* Task item
Here are some records. Print all of them exactly.
□ □ □ □ □ □ □
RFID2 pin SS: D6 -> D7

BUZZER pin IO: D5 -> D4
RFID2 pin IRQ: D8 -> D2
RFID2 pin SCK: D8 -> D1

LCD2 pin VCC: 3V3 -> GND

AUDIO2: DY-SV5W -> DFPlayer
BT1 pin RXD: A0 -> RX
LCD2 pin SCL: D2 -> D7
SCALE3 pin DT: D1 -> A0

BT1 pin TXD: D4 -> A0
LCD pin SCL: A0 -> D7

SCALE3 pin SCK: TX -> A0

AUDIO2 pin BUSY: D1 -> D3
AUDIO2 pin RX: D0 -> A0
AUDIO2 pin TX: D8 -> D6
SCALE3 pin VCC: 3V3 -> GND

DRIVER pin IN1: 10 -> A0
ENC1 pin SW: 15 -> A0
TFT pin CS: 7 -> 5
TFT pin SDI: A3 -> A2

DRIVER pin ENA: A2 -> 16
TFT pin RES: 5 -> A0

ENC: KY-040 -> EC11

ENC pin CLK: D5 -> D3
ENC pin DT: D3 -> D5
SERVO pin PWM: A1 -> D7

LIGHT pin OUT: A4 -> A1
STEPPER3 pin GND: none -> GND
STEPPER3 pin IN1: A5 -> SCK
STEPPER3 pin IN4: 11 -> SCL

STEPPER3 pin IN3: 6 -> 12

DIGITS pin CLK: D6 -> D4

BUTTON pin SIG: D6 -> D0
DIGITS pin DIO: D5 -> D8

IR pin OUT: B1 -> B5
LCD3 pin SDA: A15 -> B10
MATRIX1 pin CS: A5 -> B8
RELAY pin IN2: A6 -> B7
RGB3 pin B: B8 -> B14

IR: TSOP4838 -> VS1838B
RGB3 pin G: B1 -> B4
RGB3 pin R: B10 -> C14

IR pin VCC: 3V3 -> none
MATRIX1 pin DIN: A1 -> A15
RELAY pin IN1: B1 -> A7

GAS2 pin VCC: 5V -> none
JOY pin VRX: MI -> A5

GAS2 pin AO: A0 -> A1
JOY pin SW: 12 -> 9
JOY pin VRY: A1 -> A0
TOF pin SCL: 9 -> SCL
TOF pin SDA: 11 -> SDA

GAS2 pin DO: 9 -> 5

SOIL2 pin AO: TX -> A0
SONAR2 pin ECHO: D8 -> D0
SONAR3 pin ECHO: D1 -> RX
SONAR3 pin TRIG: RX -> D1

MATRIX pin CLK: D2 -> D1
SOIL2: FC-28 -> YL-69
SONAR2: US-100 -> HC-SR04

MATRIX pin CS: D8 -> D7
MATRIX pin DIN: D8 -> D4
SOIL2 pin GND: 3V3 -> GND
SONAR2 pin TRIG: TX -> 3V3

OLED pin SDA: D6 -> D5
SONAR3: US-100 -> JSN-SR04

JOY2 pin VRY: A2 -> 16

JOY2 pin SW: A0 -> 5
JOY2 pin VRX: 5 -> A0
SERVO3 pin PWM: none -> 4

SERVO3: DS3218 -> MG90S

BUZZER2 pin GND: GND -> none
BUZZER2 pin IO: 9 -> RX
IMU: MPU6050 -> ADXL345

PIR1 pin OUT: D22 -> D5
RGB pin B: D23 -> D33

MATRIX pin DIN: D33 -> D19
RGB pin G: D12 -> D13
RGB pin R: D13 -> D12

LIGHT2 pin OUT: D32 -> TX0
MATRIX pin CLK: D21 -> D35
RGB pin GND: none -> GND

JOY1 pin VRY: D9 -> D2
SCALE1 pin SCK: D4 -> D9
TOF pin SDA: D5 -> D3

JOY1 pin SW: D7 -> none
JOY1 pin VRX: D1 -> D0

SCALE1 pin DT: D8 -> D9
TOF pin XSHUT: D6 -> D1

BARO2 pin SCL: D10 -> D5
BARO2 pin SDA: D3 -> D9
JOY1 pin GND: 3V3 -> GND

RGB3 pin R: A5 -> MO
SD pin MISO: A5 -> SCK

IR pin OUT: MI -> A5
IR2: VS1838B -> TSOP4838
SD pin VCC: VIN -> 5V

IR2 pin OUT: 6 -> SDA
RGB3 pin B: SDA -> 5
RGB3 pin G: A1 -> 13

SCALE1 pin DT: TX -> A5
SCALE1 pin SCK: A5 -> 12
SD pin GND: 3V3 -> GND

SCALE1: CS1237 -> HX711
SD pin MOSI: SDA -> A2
□ □ □ □ □ □ □
* Task response
RFID2 pin SS: D6 -> D7

BUZZER pin IO: D5 -> D4
RFID2 pin IRQ: D8 -> D2
RFID2 pin SCK: D8 -> D1

LCD2 pin VCC: 3V3 -> GND

AUDIO2: DY-SV5W -> DFPlayer
BT1 pin RXD: A0 -> RX
LCD2 pin SCL: D2 -> D7
SCALE3 pin DT: D1 -> A0

BT1 pin TXD: D4 -> A0
LCD pin SCL: A0 -> D7

SCALE3 pin SCK: TX -> A0

AUDIO2 pin BUSY: D1 -> D3
AUDIO2 pin RX: D0 -> A0
AUDIO2 pin TX: D8 -> D6
SCALE3 pin VCC: 3V3 -> GND

DRIVER pin IN1: 10 -> A0
ENC1 pin SW: 15 -> A0
TFT pin CS: 7 -> 5
TFT pin SDI: A3 -> A2

DRIVER pin ENA: A2 -> 16
TFT pin RES: 5 -> A0

ENC: KY-040 -> EC11

ENC pin CLK: D5 -> D3
ENC pin DT: D3 -> D5
SERVO pin PWM: A1 -> D7

LIGHT pin OUT: A4 -> A1
STEPPER3 pin GND: none -> GND
STEPPER3 pin IN1: A5 -> SCK
STEPPER3 pin IN4: 11 -> SCL

STEPPER3 pin IN3: 6 -> 12

DIGITS pin CLK: D6 -> D4

BUTTON pin SIG: D6 -> D0
DIGITS pin DIO: D5 -> D8

IR pin OUT: B1 -> B5
LCD3 pin SDA: A15 -> B10
MATRIX1 pin CS: A5 -> B8
RELAY pin IN2: A6 -> B7
RGB3 pin B: B8 -> B14

IR: TSOP4838 -> VS1838B
RGB3 pin G: B1 -> B4
RGB3 pin R: B10 -> C14

IR pin VCC: 3V3 -> none
MATRIX1 pin DIN: A1 -> A15
RELAY pin IN1: B1 -> A7

GAS2 pin VCC: 5V -> none
JOY pin VRX: MI -> A5

GAS2 pin AO: A0 -> A1
JOY pin SW: 12 -> 9
JOY pin VRY: A1 -> A0
TOF pin SCL: 9 -> SCL
TOF pin SDA: 11 -> SDA

GAS2 pin DO: 9 -> 5

SOIL2 pin AO: TX -> A0
SONAR2 pin ECHO: D8 -> D0
SONAR3 pin ECHO: D1 -> RX
SONAR3 pin TRIG: RX -> D1

MATRIX pin CLK: D2 -> D1
SOIL2: FC-28 -> YL-69
SONAR2: US-100 -> HC-SR04

MATRIX pin CS: D8 -> D7
MATRIX pin DIN: D8 -> D4
SOIL2 pin GND: 3V3 -> GND
SONAR2 pin TRIG: TX -> 3V3

OLED pin SDA: D6 -> D5
SONAR3: US-100 -> JSN-SR04

JOY2 pin VRY: A2 -> 16

JOY2 pin SW: A0 -> 5
JOY2 pin VRX: 5 -> A0
SERVO3 pin PWM: none -> 4

SERVO3: DS3218 -> MG90S

BUZZER2 pin GND: GND -> none
BUZZER2 pin IO: 9 -> RX
IMU: MPU6050 -> ADXL345

PIR1 pin OUT: D22 -> D5
RGB pin B: D23 -> D33

MATRIX pin DIN: D33 -> D19
RGB pin G: D12 -> D13
RGB pin R: D13 -> D12

LIGHT2 pin OUT: D32 -> TX0
MATRIX pin CLK: D21 -> D35
RGB pin GND: none -> GND

JOY1 pin VRY: D9 -> D2
SCALE1 pin SCK: D4 -> D9
TOF pin SDA: D5 -> D3

JOY1 pin SW: D7 -> none
JOY1 pin VRX: D1 -> D0

SCALE1 pin DT: D8 -> D9
TOF pin XSHUT: D6 -> D1

BARO2 pin SCL: D10 -> D5
BARO2 pin SDA: D3 -> D9
JOY1 pin GND: 3V3 -> GND

RGB3 pin R: A5 -> MO
SD pin MISO: A5 -> SCK

IR pin OUT: MI -> A5
IR2: VS1838B -> TSOP4838
SD pin VCC: VIN -> 5V

IR2 pin OUT: 6 -> SDA
RGB3 pin B: SDA -> 5
RGB3 pin G: A1 -> 13

SCALE1 pin DT: TX -> A5
SCALE1 pin SCK: A5 -> 12
SD pin GND: 3V3 -> GND

SCALE1: CS1237 -> HX711
SD pin MOSI: SDA -> A2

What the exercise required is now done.